- TASK DETAILS:
Repeat the lines beginning at the one with "Segment regions of" and running to the end of the material, keeping the first and last of them, exactly as they appear.

(Saved entries)
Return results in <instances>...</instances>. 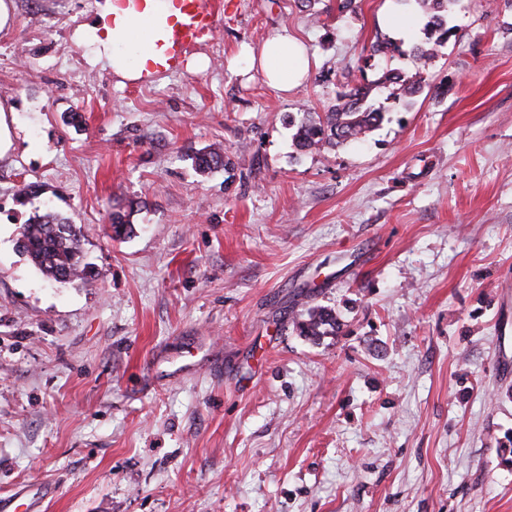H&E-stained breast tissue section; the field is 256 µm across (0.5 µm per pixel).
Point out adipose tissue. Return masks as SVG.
I'll use <instances>...</instances> for the list:
<instances>
[{"instance_id":"ef3b65f1","label":"adipose tissue","mask_w":512,"mask_h":512,"mask_svg":"<svg viewBox=\"0 0 512 512\" xmlns=\"http://www.w3.org/2000/svg\"><path fill=\"white\" fill-rule=\"evenodd\" d=\"M169 14L167 0H104L89 29L96 43L93 63L103 64L124 82L150 74L154 51L149 44ZM247 70L260 73L281 93L301 87L310 71V59L299 39L278 31L256 47H245Z\"/></svg>"}]
</instances>
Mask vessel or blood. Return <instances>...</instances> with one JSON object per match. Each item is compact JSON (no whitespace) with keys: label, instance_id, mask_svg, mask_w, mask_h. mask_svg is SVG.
Returning <instances> with one entry per match:
<instances>
[{"label":"vessel or blood","instance_id":"1","mask_svg":"<svg viewBox=\"0 0 512 512\" xmlns=\"http://www.w3.org/2000/svg\"><path fill=\"white\" fill-rule=\"evenodd\" d=\"M171 13L156 42L159 67L175 66L181 52L212 31L218 15L216 0H170Z\"/></svg>","mask_w":512,"mask_h":512}]
</instances>
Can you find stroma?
Here are the masks:
<instances>
[{
  "mask_svg": "<svg viewBox=\"0 0 512 512\" xmlns=\"http://www.w3.org/2000/svg\"><path fill=\"white\" fill-rule=\"evenodd\" d=\"M0 100V497L36 512H512V0H461L439 55L367 60L385 0H224L176 67L119 84L78 39L99 0H13ZM312 53L289 93L241 43ZM363 67L380 127L298 152ZM421 73L406 106L384 71ZM82 116L66 124L67 113ZM222 147L228 166L192 157ZM36 193L22 195L24 185ZM142 202L115 241L106 214ZM53 208L97 271L53 284L15 250ZM334 308L341 336L293 320ZM195 168L201 173H209L215 169L224 167L228 162L224 159V152L221 147H213L204 151L196 152L193 157Z\"/></svg>",
  "mask_w": 512,
  "mask_h": 512,
  "instance_id": "1",
  "label": "stroma"
}]
</instances>
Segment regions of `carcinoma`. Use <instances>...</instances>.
I'll return each mask as SVG.
<instances>
[{
	"label": "carcinoma",
	"instance_id": "obj_1",
	"mask_svg": "<svg viewBox=\"0 0 512 512\" xmlns=\"http://www.w3.org/2000/svg\"><path fill=\"white\" fill-rule=\"evenodd\" d=\"M428 18L427 41L411 47L408 57L417 64L437 55L452 36L448 16L460 0H414ZM398 50V46L386 38H376L370 44L368 58H385ZM341 91L336 103L325 112H306L296 123L293 135L295 147L307 152L320 147H340L358 141L384 120L385 112L368 102L372 88L364 83L352 66H345L336 73ZM382 83L392 87L390 96L405 105L423 90V80L402 71L388 70ZM195 168L209 173L224 167L227 162L219 147L199 151L193 155ZM133 210L119 206L108 216L112 239L121 240L134 232L130 221ZM81 228L59 212L47 209L36 212L21 225L17 238V249L47 280L60 284L87 282L95 277L90 263L84 259L81 247ZM298 334L315 342L323 336H338L343 323L335 309L316 306L308 309L294 320Z\"/></svg>",
	"mask_w": 512,
	"mask_h": 512
}]
</instances>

- RESPONSE TO THIS TASK:
Segment regions of `carcinoma`. Use <instances>...</instances>.
I'll return each mask as SVG.
<instances>
[{
	"label": "carcinoma",
	"instance_id": "obj_1",
	"mask_svg": "<svg viewBox=\"0 0 512 512\" xmlns=\"http://www.w3.org/2000/svg\"><path fill=\"white\" fill-rule=\"evenodd\" d=\"M428 18L427 41L411 47L408 57L417 64L437 55L452 36L448 16L460 0H414ZM398 50V46L386 38H376L370 44L368 58H385ZM341 91L336 103L325 112H306L296 123L293 135L295 147L307 152L320 147H340L358 141L384 120L385 112L368 102L372 88L364 83L352 66H345L336 73ZM382 83L392 87L390 96L405 105L423 90V80L402 71L388 70ZM195 168L209 173L224 167L227 162L219 147L199 151L193 155ZM133 210L119 206L108 216L112 239L121 240L134 232L130 221ZM81 228L59 212L47 209L36 212L21 225L17 238V249L47 280L60 284L87 282L95 277L90 263L84 259L81 247ZM298 334L315 342L323 336H338L343 323L335 309L316 306L308 309L294 320Z\"/></svg>",
	"mask_w": 512,
	"mask_h": 512
}]
</instances>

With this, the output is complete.